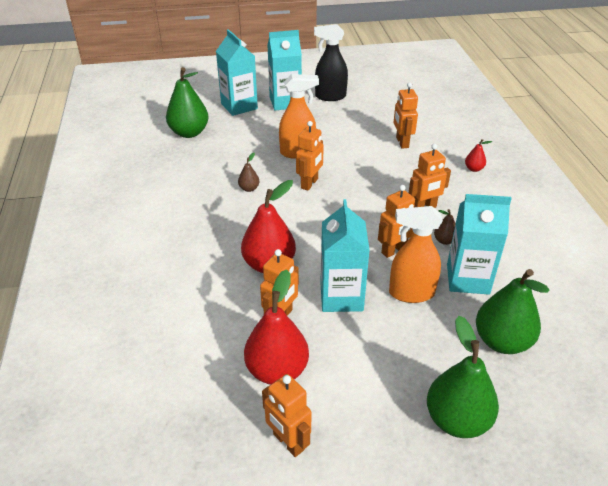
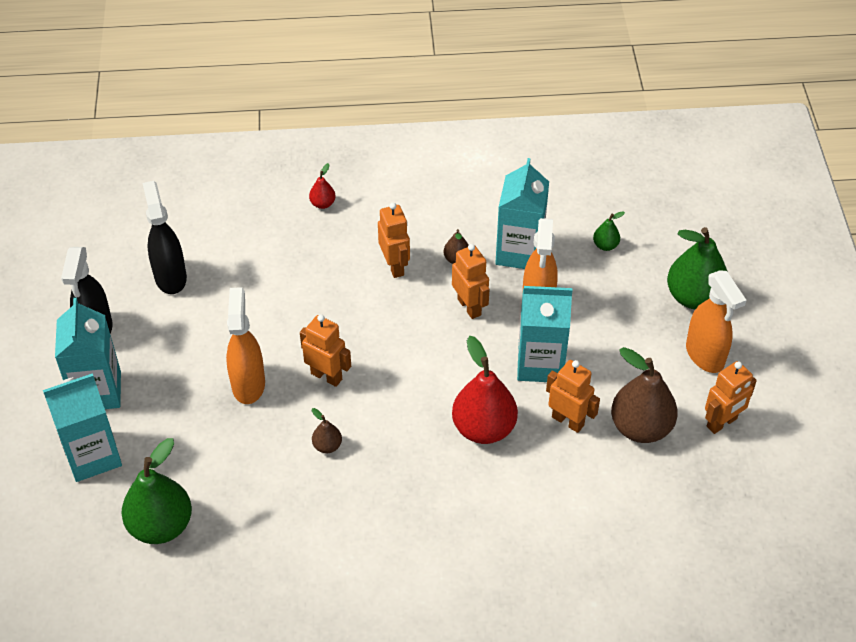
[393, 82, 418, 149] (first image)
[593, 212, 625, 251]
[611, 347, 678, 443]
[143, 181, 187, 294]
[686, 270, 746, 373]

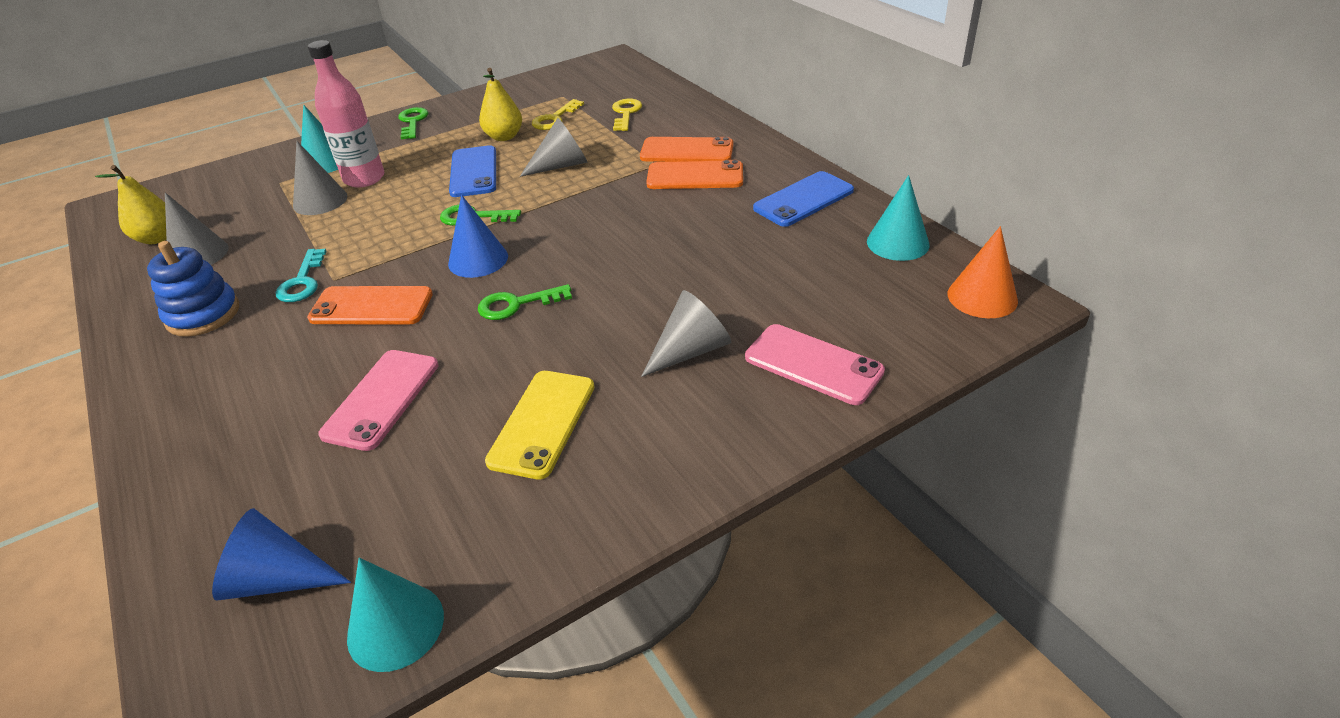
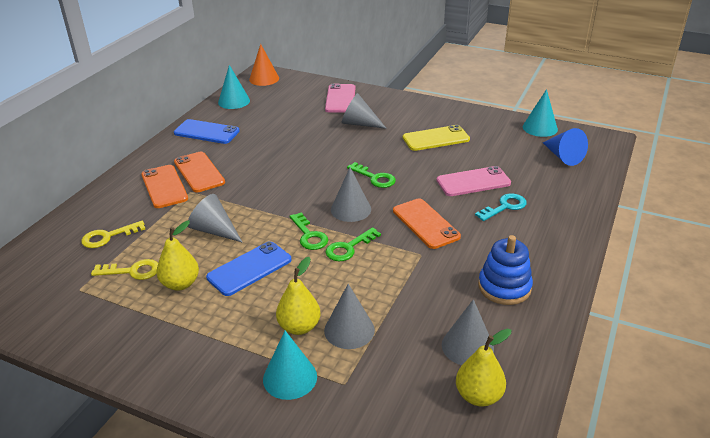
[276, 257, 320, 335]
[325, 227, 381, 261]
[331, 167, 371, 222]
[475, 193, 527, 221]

....

The output should consist only of the lines from the one with "[276, 257, 320, 335]" through the final line of the records above, exactly.

[276, 257, 320, 335]
[325, 227, 381, 261]
[331, 167, 371, 222]
[475, 193, 527, 221]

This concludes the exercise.